YOUR OBJECTIVE:
Leave the images aside and repeat the whole listing exactly.

========================================

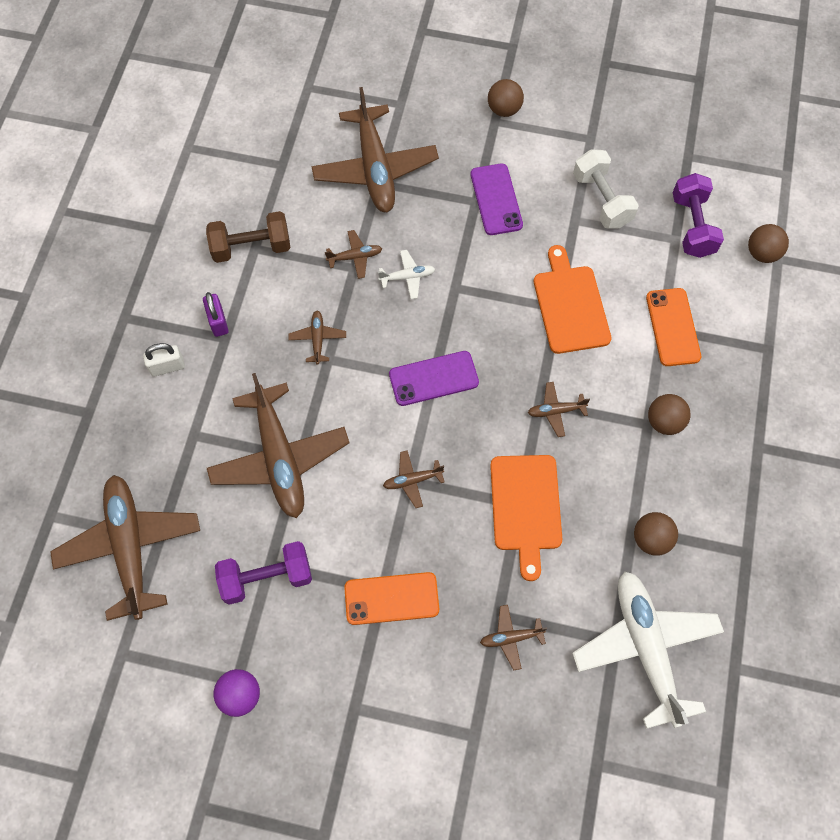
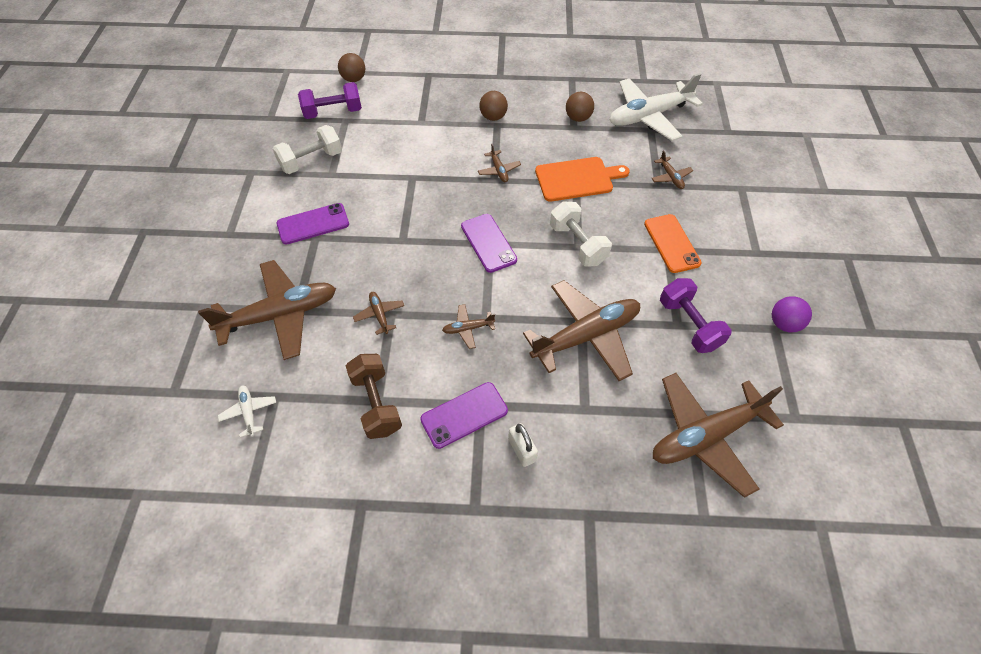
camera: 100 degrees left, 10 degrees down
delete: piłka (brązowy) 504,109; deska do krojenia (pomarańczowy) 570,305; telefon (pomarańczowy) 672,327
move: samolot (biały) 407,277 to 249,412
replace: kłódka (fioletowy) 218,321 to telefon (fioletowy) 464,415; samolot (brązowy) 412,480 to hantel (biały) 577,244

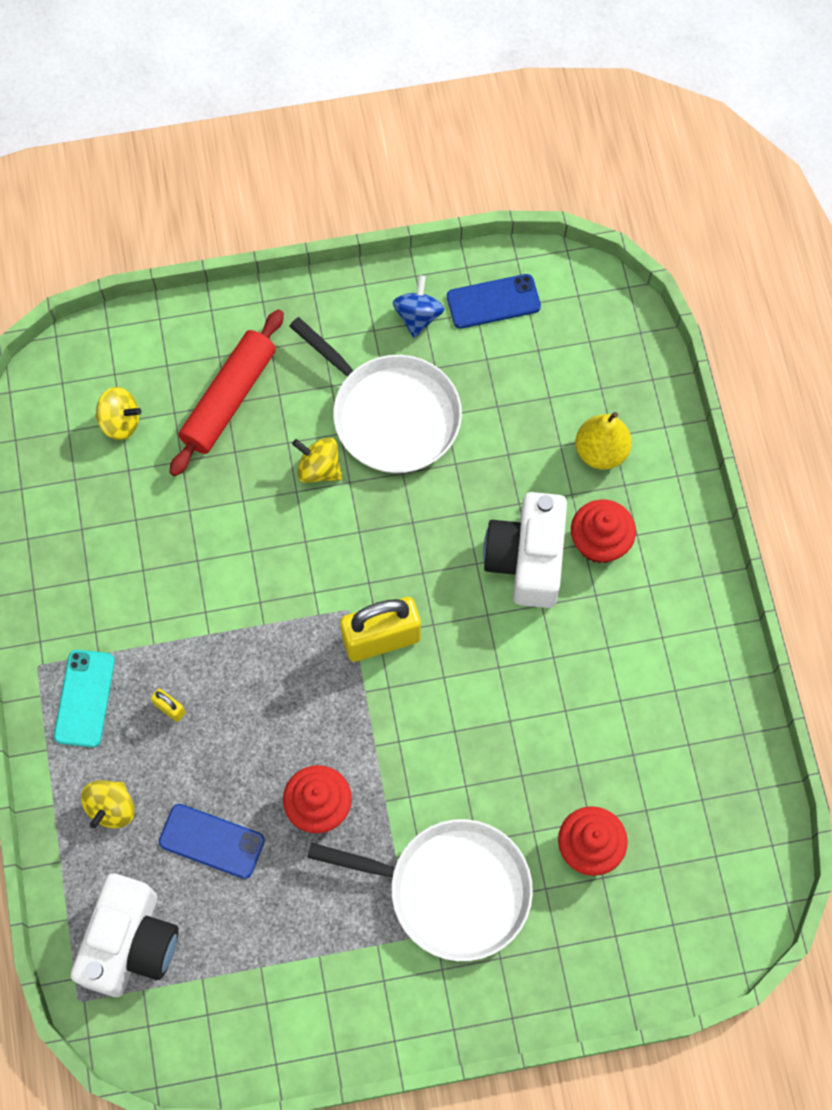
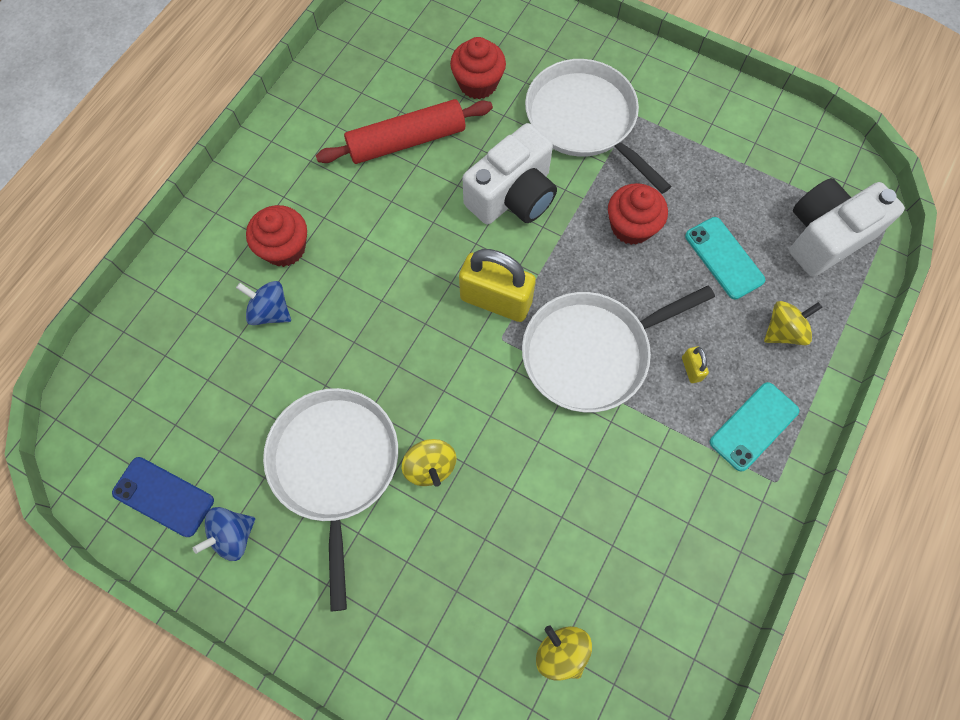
camera: 140 degrees left, 0 degrees up
delete: gruszka (żółty) 601,451
insert: bączek (niebieski) 270,311; patelnia (biały) 591,353
move: wałek do ciasta (czerwony) 229,398 to 406,141; aparat fotograficzny (biały) 527,559 to 512,195
recolor: telefon (niebieski) 211,841 to telefon (turkusowy) 724,258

========================================

OUTPUT OF THE EXERCISE:
camera: 100 degrees left, 10 degrees down
delete: piłka (brązowy) 504,109; deska do krojenia (pomarańczowy) 570,305; telefon (pomarańczowy) 672,327
move: samolot (biały) 407,277 to 249,412
replace: kłódka (fioletowy) 218,321 to telefon (fioletowy) 464,415; samolot (brązowy) 412,480 to hantel (biały) 577,244

camera: 140 degrees left, 0 degrees up
delete: gruszka (żółty) 601,451
insert: bączek (niebieski) 270,311; patelnia (biały) 591,353
move: wałek do ciasta (czerwony) 229,398 to 406,141; aparat fotograficzny (biały) 527,559 to 512,195
recolor: telefon (niebieski) 211,841 to telefon (turkusowy) 724,258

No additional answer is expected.